- _WHAT IS EXPECTED_
Examine the material below. Gather every line in which the string "blue" appears.

(DATA SHOWN)

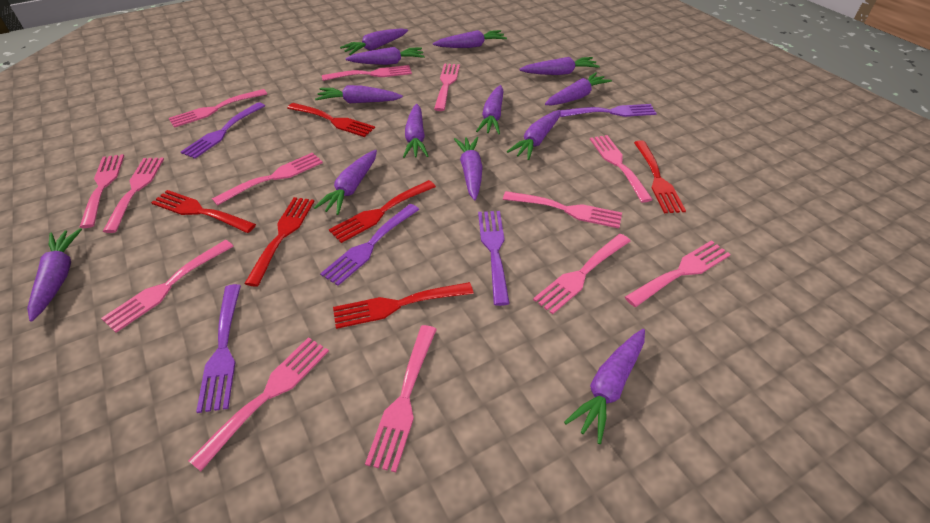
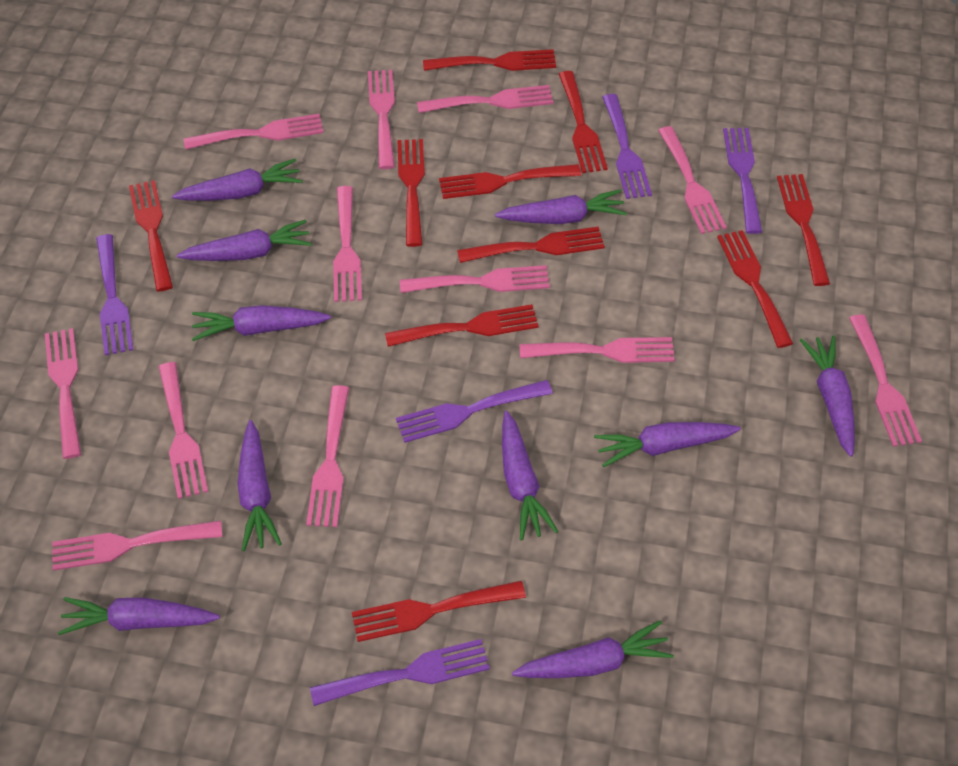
pink fork: 13 -> 12
purple carrot: 13 -> 10
red fork: 6 -> 10

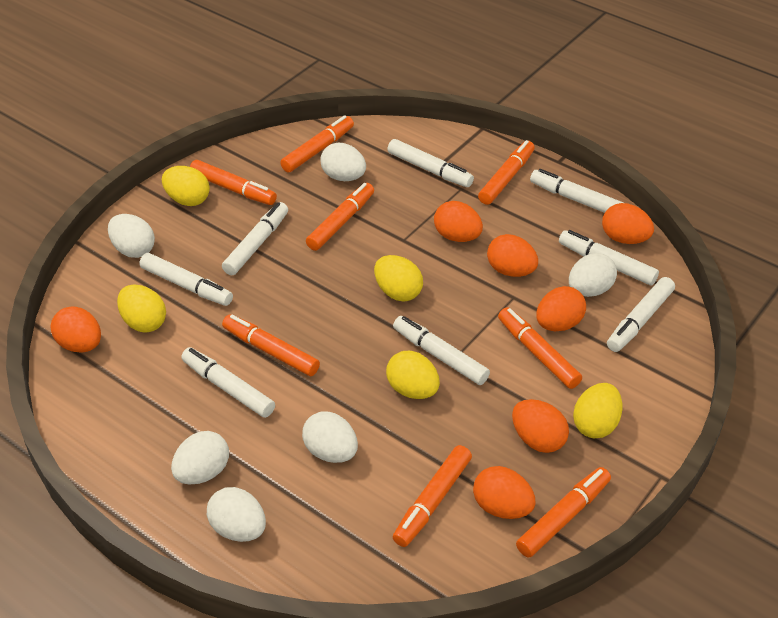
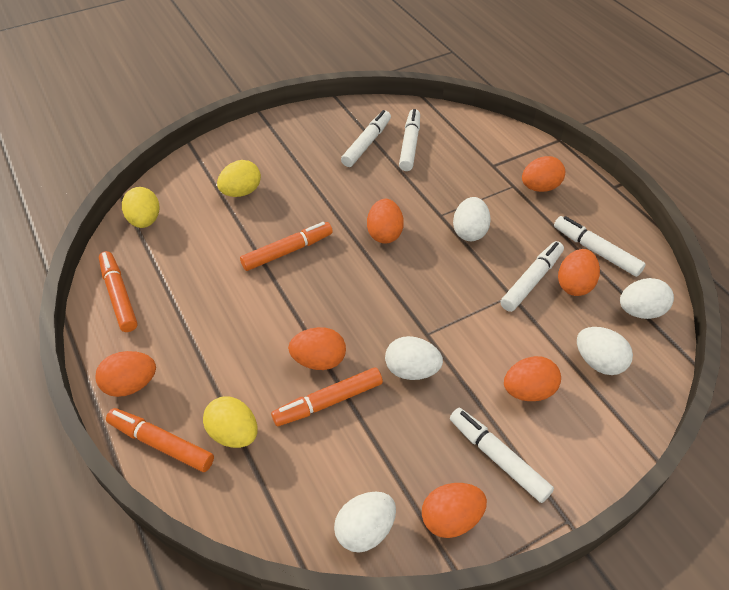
orange marker: 8 -> 4
white egg: 6 -> 5
white marker: 8 -> 5
yellow egg: 5 -> 3

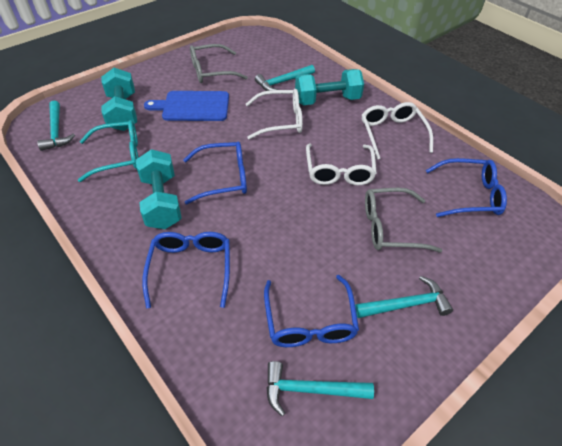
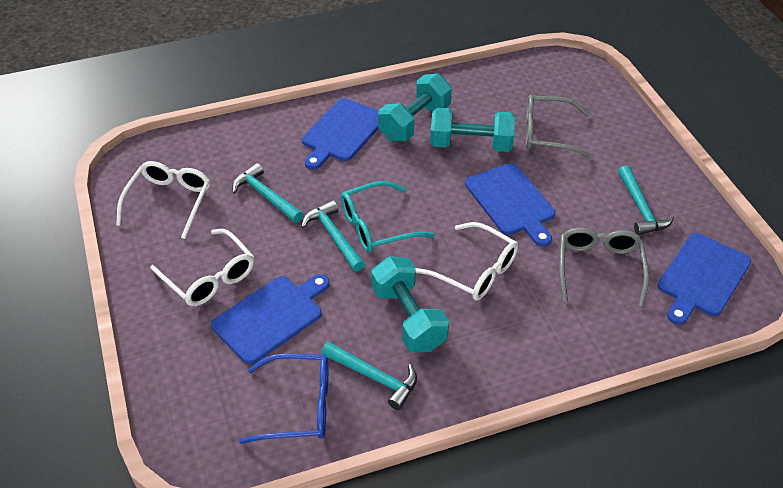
blue cutting board: 1 -> 4
blue glasses: 4 -> 1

(End DATA SHOWN)

- _EXERCISE RESULT_
blue cutting board: 1 -> 4
blue glasses: 4 -> 1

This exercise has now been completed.